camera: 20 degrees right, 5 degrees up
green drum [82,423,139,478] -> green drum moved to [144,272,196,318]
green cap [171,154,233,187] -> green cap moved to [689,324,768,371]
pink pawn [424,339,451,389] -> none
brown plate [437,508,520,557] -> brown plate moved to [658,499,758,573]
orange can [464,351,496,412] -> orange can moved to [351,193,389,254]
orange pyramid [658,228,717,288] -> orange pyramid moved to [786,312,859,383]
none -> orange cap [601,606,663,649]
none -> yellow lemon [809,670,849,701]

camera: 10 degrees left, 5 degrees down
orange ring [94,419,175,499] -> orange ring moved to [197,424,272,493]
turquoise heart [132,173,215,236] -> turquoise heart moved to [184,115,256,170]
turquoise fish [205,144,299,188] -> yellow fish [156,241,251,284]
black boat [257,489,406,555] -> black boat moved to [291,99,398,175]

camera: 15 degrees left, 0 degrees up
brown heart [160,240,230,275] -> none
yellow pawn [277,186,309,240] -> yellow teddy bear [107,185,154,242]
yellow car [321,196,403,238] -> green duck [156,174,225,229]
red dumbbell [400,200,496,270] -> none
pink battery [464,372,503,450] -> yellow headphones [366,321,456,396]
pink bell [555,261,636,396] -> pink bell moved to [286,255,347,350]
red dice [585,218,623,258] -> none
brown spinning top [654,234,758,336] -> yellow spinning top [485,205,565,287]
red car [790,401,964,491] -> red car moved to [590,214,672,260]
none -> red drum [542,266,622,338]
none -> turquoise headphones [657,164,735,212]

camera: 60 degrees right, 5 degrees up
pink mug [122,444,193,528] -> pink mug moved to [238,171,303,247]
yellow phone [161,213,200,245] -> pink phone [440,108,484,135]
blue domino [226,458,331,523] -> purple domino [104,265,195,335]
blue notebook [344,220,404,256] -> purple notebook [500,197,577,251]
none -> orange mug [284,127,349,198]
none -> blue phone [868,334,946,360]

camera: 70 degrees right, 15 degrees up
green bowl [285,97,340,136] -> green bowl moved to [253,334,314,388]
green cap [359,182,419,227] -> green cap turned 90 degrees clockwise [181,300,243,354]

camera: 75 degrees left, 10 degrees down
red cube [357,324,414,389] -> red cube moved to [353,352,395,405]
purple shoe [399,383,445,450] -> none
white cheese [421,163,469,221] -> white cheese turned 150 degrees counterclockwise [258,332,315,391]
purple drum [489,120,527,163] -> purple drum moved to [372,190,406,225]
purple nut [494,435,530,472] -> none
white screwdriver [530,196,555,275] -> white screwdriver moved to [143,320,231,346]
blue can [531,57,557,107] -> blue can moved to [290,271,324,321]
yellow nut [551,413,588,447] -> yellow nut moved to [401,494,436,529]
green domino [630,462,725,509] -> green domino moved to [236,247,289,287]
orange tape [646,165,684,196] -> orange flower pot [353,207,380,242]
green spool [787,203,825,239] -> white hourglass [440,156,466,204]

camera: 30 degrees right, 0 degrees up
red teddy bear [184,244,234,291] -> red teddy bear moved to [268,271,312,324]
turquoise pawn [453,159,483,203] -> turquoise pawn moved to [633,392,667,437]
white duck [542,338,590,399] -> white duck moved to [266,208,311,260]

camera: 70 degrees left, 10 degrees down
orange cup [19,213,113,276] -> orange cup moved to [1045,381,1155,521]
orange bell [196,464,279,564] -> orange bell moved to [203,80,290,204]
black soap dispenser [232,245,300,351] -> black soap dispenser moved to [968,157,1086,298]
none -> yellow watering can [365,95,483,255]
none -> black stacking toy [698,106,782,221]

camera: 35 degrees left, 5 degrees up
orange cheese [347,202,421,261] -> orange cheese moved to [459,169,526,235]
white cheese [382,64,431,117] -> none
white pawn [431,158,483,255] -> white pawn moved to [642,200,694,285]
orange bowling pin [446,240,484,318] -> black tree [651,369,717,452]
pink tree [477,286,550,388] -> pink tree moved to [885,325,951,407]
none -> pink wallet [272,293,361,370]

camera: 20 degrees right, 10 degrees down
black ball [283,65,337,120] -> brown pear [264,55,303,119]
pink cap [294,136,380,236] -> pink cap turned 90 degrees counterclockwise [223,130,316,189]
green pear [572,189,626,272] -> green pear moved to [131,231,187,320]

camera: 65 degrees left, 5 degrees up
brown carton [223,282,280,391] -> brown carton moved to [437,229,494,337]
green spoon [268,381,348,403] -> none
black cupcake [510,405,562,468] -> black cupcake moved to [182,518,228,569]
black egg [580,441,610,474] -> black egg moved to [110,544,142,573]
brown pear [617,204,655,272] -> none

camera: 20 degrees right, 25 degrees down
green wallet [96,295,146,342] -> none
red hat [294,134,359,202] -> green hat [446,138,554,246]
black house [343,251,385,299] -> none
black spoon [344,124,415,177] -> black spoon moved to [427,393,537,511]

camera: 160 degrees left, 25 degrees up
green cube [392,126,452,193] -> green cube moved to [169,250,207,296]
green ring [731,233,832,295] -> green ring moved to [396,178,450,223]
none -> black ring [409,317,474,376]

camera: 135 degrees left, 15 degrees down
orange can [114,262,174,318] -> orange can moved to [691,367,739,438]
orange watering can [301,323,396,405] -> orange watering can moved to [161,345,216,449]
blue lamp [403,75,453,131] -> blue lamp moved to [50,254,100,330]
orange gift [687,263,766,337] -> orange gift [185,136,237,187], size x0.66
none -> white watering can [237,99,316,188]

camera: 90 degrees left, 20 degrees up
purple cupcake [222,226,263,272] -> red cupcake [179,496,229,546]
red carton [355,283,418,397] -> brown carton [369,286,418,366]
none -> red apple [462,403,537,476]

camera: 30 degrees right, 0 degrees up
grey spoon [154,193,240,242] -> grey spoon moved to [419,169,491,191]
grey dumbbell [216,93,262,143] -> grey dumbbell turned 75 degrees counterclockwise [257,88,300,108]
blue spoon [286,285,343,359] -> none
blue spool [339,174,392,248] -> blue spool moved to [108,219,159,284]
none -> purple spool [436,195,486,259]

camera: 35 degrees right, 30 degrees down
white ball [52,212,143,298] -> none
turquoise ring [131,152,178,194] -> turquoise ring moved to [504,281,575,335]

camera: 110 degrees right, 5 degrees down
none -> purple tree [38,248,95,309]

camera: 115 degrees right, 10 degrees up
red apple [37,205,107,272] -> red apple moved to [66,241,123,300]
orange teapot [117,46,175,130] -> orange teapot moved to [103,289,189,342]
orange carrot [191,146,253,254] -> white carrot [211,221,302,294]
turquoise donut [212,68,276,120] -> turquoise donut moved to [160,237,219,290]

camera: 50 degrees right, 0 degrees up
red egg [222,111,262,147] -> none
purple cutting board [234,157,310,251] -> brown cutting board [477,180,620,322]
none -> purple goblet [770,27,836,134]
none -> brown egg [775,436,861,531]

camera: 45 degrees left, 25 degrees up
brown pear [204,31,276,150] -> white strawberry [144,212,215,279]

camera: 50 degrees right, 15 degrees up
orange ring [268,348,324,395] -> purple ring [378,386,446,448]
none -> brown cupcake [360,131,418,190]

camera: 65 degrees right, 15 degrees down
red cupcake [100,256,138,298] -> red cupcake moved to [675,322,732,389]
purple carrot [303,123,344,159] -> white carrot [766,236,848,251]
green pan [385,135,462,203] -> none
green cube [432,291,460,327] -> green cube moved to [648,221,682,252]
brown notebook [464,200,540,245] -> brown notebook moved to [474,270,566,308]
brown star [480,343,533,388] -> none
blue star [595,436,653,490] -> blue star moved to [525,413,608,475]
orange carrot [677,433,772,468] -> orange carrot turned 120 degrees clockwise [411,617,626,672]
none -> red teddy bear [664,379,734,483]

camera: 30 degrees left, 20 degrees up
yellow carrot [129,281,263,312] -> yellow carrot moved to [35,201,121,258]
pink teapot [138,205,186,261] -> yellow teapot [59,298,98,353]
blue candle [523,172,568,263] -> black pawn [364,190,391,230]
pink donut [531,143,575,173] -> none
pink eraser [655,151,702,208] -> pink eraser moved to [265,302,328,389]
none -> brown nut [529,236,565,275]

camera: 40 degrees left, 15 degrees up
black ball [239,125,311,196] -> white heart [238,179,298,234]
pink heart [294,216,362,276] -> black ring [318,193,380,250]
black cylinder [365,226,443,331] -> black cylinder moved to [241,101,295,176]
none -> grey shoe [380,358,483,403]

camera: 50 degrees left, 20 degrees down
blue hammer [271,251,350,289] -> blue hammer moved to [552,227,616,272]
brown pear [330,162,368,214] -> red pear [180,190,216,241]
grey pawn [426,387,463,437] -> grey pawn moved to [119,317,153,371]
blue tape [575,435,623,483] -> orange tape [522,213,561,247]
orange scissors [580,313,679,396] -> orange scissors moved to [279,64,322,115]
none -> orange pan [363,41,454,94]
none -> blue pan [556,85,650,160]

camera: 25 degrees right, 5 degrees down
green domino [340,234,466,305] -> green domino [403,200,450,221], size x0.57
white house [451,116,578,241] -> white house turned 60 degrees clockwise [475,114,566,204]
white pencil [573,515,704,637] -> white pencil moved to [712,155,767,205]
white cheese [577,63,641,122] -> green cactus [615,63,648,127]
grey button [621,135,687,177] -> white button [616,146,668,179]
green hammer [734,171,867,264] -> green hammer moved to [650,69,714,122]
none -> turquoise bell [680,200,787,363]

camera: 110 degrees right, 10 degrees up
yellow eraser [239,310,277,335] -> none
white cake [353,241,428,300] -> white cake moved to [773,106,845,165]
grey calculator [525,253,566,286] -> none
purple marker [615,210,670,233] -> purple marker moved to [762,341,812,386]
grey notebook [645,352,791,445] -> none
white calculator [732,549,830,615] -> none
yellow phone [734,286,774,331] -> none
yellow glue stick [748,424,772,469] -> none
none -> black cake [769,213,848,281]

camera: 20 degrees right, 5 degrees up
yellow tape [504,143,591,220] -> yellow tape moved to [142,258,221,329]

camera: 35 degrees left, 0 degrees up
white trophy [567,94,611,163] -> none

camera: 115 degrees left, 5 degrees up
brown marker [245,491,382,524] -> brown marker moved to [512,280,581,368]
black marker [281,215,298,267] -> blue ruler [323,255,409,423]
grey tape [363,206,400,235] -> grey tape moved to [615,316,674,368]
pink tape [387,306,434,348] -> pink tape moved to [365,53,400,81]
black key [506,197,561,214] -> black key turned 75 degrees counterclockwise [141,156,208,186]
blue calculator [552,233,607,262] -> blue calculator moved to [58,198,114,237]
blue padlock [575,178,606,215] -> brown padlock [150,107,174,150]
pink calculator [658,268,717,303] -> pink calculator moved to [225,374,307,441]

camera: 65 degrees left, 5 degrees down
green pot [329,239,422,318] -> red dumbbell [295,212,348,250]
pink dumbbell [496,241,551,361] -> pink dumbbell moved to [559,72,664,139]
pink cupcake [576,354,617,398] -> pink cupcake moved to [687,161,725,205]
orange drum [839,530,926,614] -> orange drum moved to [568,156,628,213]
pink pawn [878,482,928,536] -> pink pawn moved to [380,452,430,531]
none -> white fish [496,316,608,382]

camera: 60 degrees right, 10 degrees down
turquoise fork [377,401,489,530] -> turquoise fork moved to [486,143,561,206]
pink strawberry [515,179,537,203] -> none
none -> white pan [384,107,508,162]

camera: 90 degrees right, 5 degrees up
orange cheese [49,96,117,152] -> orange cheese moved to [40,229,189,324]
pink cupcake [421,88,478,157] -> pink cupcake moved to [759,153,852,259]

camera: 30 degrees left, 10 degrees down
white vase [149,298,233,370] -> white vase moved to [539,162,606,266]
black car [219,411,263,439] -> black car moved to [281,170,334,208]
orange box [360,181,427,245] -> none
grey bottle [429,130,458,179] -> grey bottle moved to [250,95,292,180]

────────────────────────────────────────

→ **Task goal**
Copy the records above exactly, from the first line through the line containing "brown plate [437,508,520,557]", and include nothing else.

→ **Result of the task**
camera: 20 degrees right, 5 degrees up
green drum [82,423,139,478] -> green drum moved to [144,272,196,318]
green cap [171,154,233,187] -> green cap moved to [689,324,768,371]
pink pawn [424,339,451,389] -> none
brown plate [437,508,520,557] -> brown plate moved to [658,499,758,573]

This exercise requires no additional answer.